_TASK MATERIAL_
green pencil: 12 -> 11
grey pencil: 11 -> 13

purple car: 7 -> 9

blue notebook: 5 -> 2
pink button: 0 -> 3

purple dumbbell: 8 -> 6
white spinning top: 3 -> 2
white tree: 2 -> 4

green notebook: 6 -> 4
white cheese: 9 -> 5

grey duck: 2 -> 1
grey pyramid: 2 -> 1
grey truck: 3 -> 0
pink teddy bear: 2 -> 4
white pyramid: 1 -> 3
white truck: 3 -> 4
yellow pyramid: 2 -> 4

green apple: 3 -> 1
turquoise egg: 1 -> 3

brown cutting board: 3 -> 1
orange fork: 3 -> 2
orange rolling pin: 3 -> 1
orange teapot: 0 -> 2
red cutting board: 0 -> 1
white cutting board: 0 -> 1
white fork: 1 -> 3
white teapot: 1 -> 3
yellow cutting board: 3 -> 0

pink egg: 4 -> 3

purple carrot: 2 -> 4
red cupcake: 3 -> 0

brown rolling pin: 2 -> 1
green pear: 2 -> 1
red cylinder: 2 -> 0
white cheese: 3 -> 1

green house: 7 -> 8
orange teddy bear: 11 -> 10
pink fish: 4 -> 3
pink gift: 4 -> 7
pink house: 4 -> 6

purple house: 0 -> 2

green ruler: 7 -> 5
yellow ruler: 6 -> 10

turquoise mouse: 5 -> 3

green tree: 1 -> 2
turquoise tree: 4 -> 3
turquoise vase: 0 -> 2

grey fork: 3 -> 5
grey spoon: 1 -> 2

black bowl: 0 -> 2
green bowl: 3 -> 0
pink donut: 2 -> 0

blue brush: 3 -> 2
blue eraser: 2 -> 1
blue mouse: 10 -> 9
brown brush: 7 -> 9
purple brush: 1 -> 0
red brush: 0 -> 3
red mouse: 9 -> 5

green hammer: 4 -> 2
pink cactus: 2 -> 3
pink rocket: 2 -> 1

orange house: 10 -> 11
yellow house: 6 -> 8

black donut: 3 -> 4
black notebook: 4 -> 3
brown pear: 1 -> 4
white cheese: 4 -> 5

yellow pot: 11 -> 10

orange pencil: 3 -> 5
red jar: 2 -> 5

_TRY IT_
An exact repetition of all the entries is required.

_ANSWER BOX_
green pencil: 12 -> 11
grey pencil: 11 -> 13

purple car: 7 -> 9

blue notebook: 5 -> 2
pink button: 0 -> 3

purple dumbbell: 8 -> 6
white spinning top: 3 -> 2
white tree: 2 -> 4

green notebook: 6 -> 4
white cheese: 9 -> 5

grey duck: 2 -> 1
grey pyramid: 2 -> 1
grey truck: 3 -> 0
pink teddy bear: 2 -> 4
white pyramid: 1 -> 3
white truck: 3 -> 4
yellow pyramid: 2 -> 4

green apple: 3 -> 1
turquoise egg: 1 -> 3

brown cutting board: 3 -> 1
orange fork: 3 -> 2
orange rolling pin: 3 -> 1
orange teapot: 0 -> 2
red cutting board: 0 -> 1
white cutting board: 0 -> 1
white fork: 1 -> 3
white teapot: 1 -> 3
yellow cutting board: 3 -> 0

pink egg: 4 -> 3

purple carrot: 2 -> 4
red cupcake: 3 -> 0

brown rolling pin: 2 -> 1
green pear: 2 -> 1
red cylinder: 2 -> 0
white cheese: 3 -> 1

green house: 7 -> 8
orange teddy bear: 11 -> 10
pink fish: 4 -> 3
pink gift: 4 -> 7
pink house: 4 -> 6

purple house: 0 -> 2

green ruler: 7 -> 5
yellow ruler: 6 -> 10

turquoise mouse: 5 -> 3

green tree: 1 -> 2
turquoise tree: 4 -> 3
turquoise vase: 0 -> 2

grey fork: 3 -> 5
grey spoon: 1 -> 2

black bowl: 0 -> 2
green bowl: 3 -> 0
pink donut: 2 -> 0

blue brush: 3 -> 2
blue eraser: 2 -> 1
blue mouse: 10 -> 9
brown brush: 7 -> 9
purple brush: 1 -> 0
red brush: 0 -> 3
red mouse: 9 -> 5

green hammer: 4 -> 2
pink cactus: 2 -> 3
pink rocket: 2 -> 1

orange house: 10 -> 11
yellow house: 6 -> 8

black donut: 3 -> 4
black notebook: 4 -> 3
brown pear: 1 -> 4
white cheese: 4 -> 5

yellow pot: 11 -> 10

orange pencil: 3 -> 5
red jar: 2 -> 5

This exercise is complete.